> WHAT IS BEING ASKED:
Reproduce word for word the rows from the line containing "Source: ESPNcricinfo. (210, 110)" through the line containing "y) central coordinate.", with both of those lines included.

(Element and text position data)
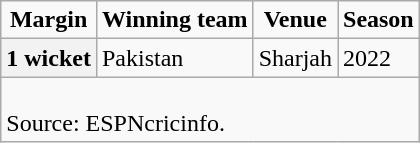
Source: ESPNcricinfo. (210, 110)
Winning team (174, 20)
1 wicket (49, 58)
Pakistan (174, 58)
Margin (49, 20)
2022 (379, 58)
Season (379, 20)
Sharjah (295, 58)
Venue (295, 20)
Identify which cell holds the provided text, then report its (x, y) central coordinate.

==

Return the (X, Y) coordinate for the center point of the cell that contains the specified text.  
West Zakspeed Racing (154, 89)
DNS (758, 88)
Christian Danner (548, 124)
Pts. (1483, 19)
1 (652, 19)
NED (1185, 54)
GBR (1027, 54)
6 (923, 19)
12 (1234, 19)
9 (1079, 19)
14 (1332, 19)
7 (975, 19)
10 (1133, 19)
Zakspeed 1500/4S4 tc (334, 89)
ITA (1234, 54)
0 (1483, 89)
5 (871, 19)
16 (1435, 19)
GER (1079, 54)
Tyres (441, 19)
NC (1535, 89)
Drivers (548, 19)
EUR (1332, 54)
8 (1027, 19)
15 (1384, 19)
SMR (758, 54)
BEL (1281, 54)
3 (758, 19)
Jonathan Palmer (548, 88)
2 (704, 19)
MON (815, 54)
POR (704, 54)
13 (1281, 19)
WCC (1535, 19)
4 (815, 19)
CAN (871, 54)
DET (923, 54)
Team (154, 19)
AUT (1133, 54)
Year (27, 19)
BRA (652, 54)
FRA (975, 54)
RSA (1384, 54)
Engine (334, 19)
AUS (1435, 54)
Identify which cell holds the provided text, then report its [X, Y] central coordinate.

> OUTPUT OF THE TASK:
Source: ESPNcricinfo. (210, 110)
Winning team (174, 20)
1 wicket (49, 58)
Pakistan (174, 58)
Margin (49, 20)
2022 (379, 58)
Season (379, 20)
Sharjah (295, 58)
Venue (295, 20)
Identify which cell holds the provided text, then report its (x, y) central coordinate.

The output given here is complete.